**TASK:** Wherever a picture appears in the data below, omit it, and restate everything else word for word.
:: PROVIDED DATA ::
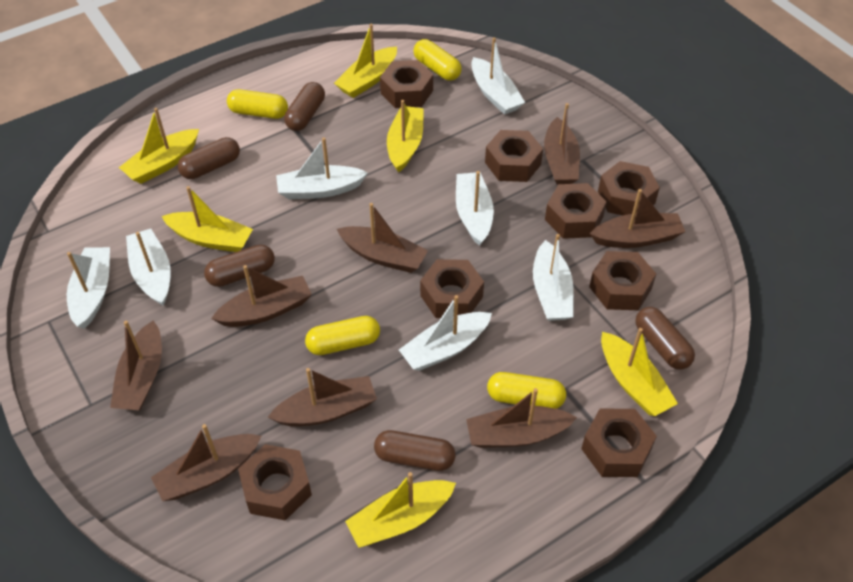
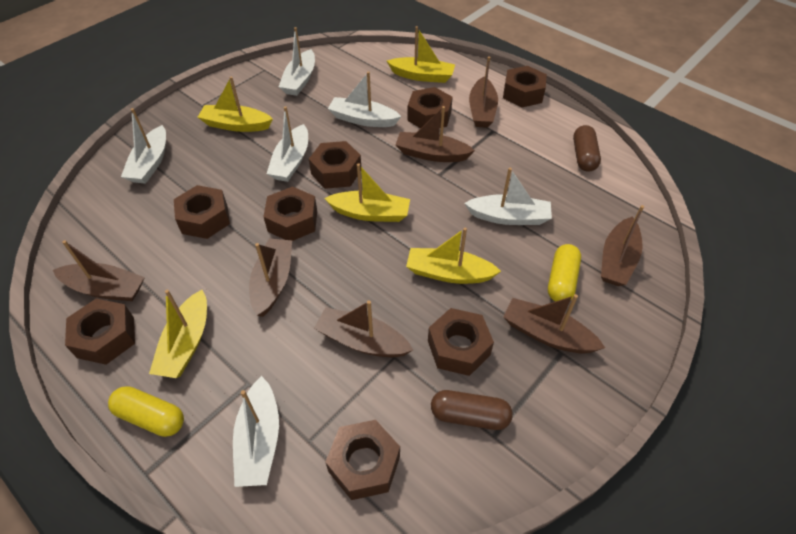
brown boat: 8 -> 7
brown capsule: 5 -> 2
white boat: 7 -> 6
yellow boat: 6 -> 5
yellow capsule: 4 -> 2

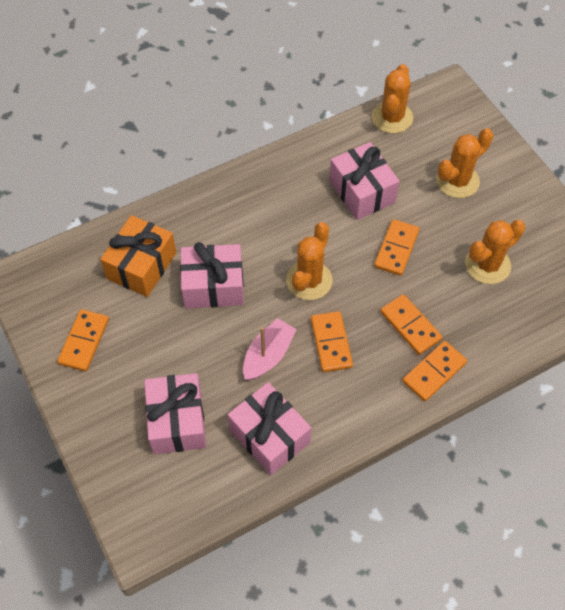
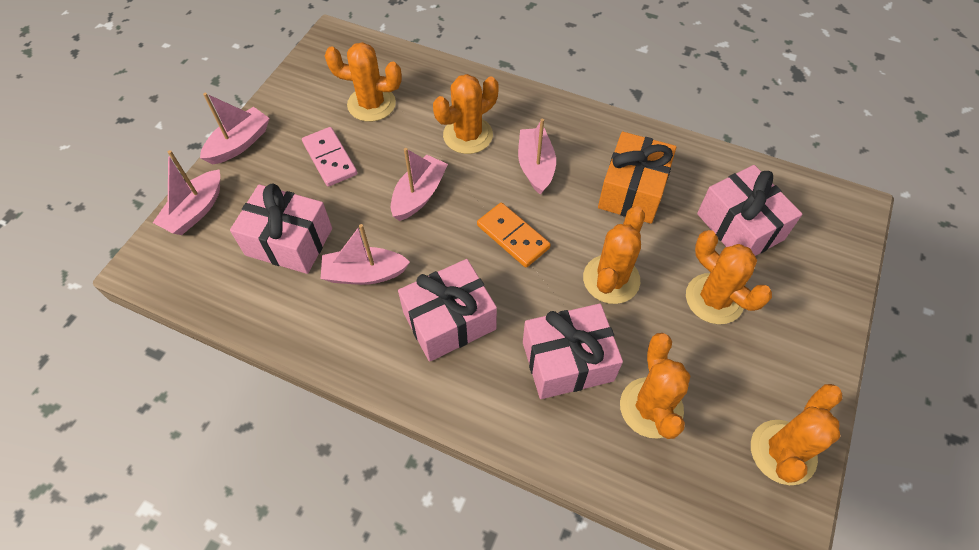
orange cactus: 4 -> 6
orange domino: 5 -> 1
pink boat: 1 -> 5
pink domino: 0 -> 1

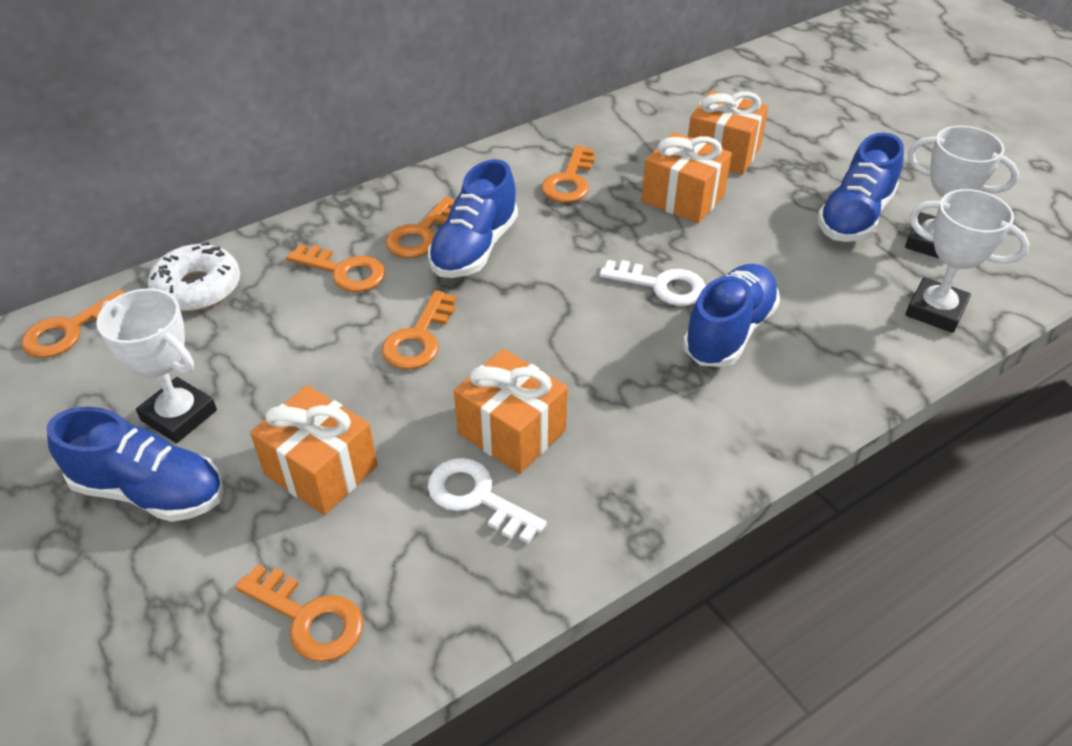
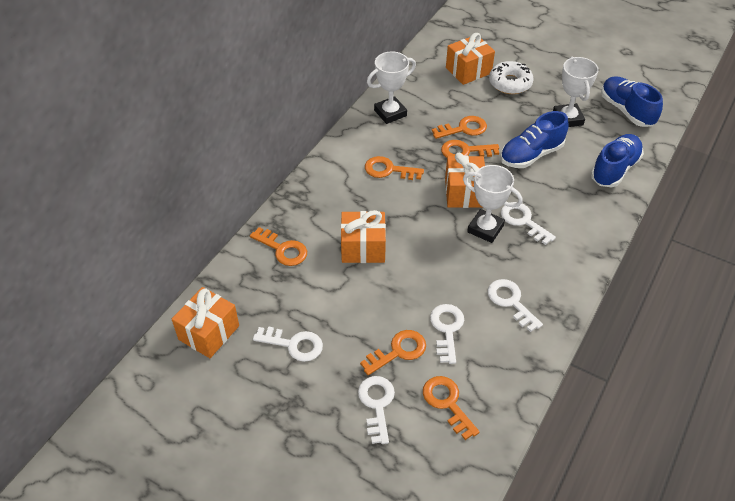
blue shoe: 4 -> 3
white key: 2 -> 5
:::
**ANSWER TO THE EXERCISE:**
brown boat: 8 -> 7
brown capsule: 5 -> 2
white boat: 7 -> 6
yellow boat: 6 -> 5
yellow capsule: 4 -> 2

orange cactus: 4 -> 6
orange domino: 5 -> 1
pink boat: 1 -> 5
pink domino: 0 -> 1

blue shoe: 4 -> 3
white key: 2 -> 5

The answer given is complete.